Rewrite the lines from the very first one through the line that contains "right of purple printed fabric bed at center?", swapping "matte white pillow" for "plain white pillow" and changing nothing else. Return only those lines.

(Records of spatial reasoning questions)
──────────────────────────────

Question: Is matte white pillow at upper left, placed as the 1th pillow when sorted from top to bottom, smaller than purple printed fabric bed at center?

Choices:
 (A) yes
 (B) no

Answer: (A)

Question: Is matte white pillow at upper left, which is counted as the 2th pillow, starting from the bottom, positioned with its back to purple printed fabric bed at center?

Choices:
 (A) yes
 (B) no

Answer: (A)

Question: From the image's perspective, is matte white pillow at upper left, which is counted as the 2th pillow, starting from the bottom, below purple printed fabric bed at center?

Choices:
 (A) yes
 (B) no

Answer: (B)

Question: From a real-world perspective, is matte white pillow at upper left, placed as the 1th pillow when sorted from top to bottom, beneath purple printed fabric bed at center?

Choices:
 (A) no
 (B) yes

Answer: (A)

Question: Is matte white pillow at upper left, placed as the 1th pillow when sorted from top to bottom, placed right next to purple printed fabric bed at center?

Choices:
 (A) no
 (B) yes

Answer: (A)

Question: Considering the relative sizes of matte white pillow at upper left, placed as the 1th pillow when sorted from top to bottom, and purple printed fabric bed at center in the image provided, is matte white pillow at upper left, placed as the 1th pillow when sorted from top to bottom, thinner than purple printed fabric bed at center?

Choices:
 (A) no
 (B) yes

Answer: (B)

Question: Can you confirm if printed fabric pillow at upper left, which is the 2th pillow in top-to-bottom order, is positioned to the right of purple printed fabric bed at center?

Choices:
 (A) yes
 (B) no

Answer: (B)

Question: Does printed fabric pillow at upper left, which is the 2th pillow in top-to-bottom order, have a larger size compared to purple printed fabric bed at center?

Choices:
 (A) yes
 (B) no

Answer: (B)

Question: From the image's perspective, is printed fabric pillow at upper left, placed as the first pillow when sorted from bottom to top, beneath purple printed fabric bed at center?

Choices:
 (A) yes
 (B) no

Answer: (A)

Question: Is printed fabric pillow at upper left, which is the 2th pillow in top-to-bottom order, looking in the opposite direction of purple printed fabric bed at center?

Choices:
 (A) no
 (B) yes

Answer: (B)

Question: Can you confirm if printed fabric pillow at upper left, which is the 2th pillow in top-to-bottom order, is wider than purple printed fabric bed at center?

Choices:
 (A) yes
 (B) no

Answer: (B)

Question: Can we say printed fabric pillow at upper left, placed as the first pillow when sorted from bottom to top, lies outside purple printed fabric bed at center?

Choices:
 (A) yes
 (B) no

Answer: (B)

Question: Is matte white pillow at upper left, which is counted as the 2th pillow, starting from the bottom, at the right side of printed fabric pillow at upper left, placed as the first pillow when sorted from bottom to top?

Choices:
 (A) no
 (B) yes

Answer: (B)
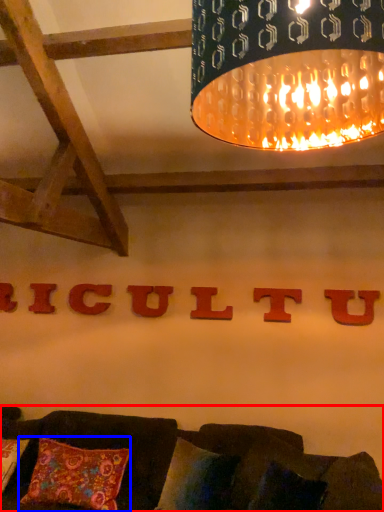
Question: Which of the following is the farthest to the observer, studio couch (highlighted by a red box) or pillow (highlighted by a blue box)?

Choices:
 (A) studio couch
 (B) pillow

Answer: (B)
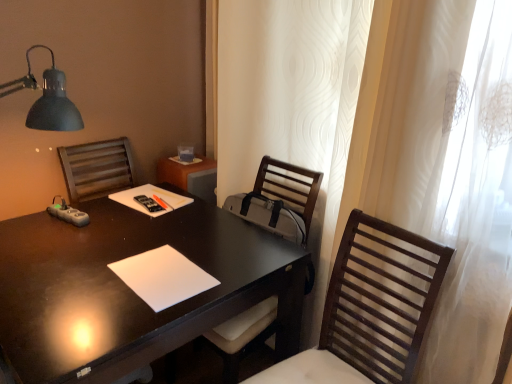
I want to click on vacant region above white matte notepad at center (from a real-world perspective), so click(x=158, y=264).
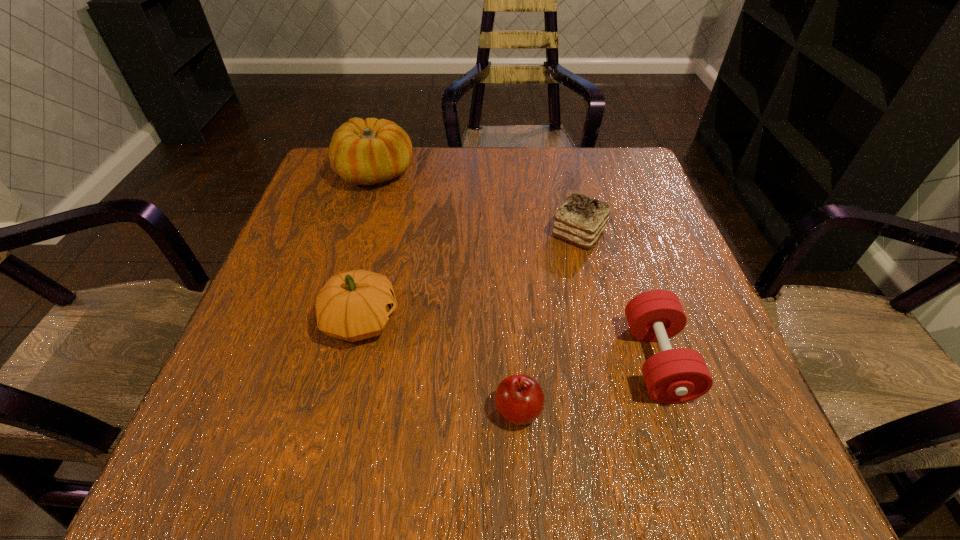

──────────────────────────────

■ **CORRECT RESPONSE**:
Question: Is plain white pillow at upper left, placed as the 1th pillow when sorted from top to bottom, smaller than purple printed fabric bed at center?

Choices:
 (A) yes
 (B) no

Answer: (A)

Question: Is plain white pillow at upper left, which is counted as the 2th pillow, starting from the bottom, positioned with its back to purple printed fabric bed at center?

Choices:
 (A) yes
 (B) no

Answer: (A)

Question: From the image's perspective, is plain white pillow at upper left, which is counted as the 2th pillow, starting from the bottom, below purple printed fabric bed at center?

Choices:
 (A) yes
 (B) no

Answer: (B)

Question: From a real-world perspective, is plain white pillow at upper left, placed as the 1th pillow when sorted from top to bottom, beneath purple printed fabric bed at center?

Choices:
 (A) no
 (B) yes

Answer: (A)

Question: Is plain white pillow at upper left, placed as the 1th pillow when sorted from top to bottom, placed right next to purple printed fabric bed at center?

Choices:
 (A) no
 (B) yes

Answer: (A)

Question: Considering the relative sizes of plain white pillow at upper left, placed as the 1th pillow when sorted from top to bottom, and purple printed fabric bed at center in the image provided, is plain white pillow at upper left, placed as the 1th pillow when sorted from top to bottom, thinner than purple printed fabric bed at center?

Choices:
 (A) no
 (B) yes

Answer: (B)

Question: Can you confirm if printed fabric pillow at upper left, which is the 2th pillow in top-to-bottom order, is positioned to the right of purple printed fabric bed at center?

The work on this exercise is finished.